What is expected:
Answer with the exact lines of the following material from the one containing "green tape: 3 -> 1" through the one containing "yellow lemon: 3 -> 6", both end lines included.

Information shown:
========================================================================

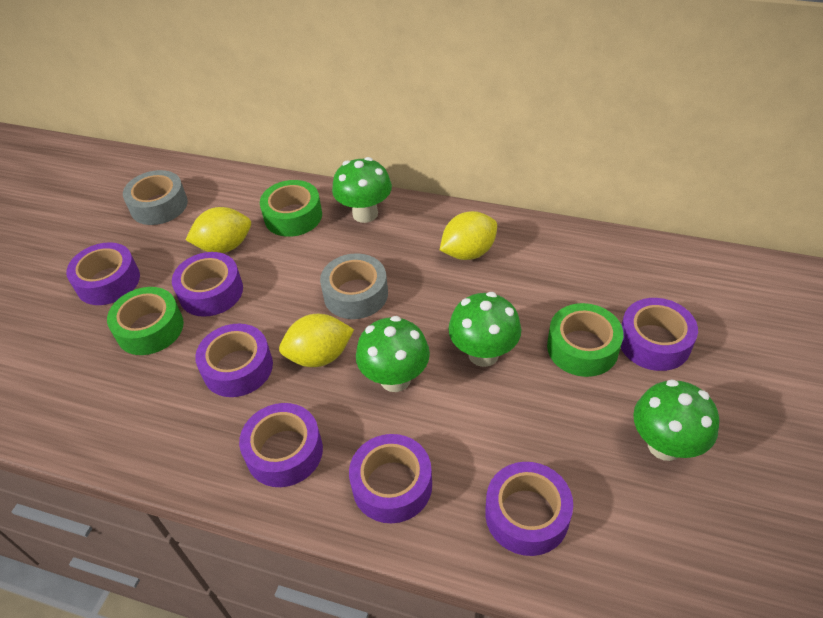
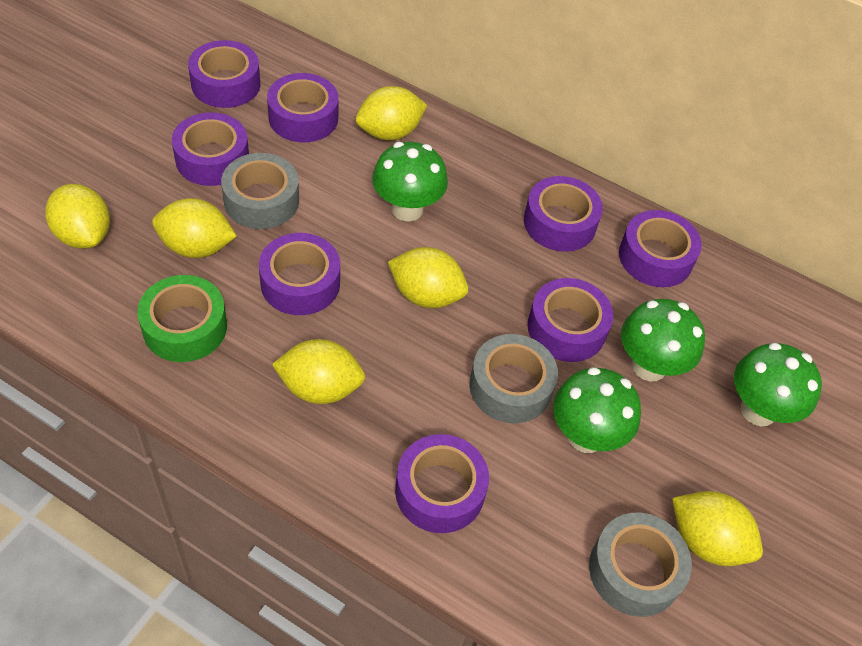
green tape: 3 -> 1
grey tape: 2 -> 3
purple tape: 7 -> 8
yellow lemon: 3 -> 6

========================================================================

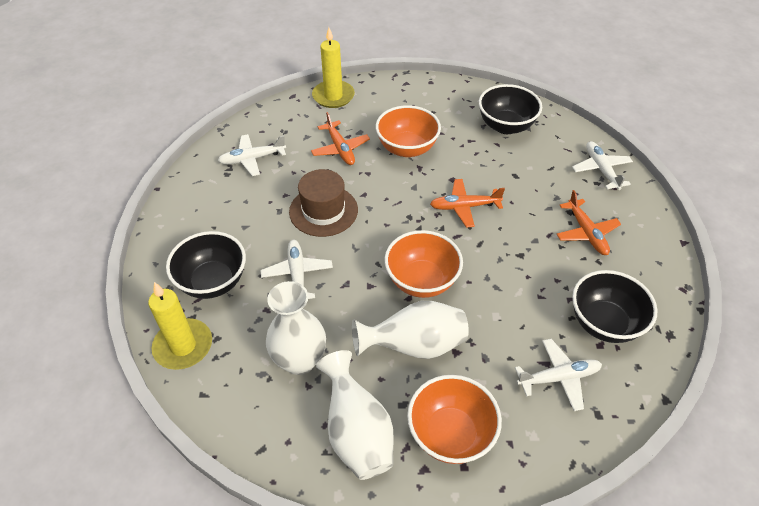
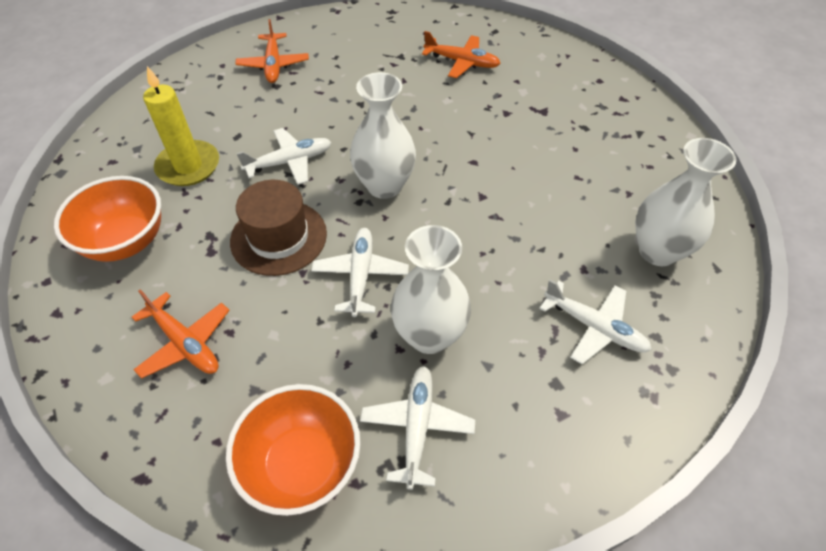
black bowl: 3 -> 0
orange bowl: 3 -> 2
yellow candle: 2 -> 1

========================================================================

Reply:
green tape: 3 -> 1
grey tape: 2 -> 3
purple tape: 7 -> 8
yellow lemon: 3 -> 6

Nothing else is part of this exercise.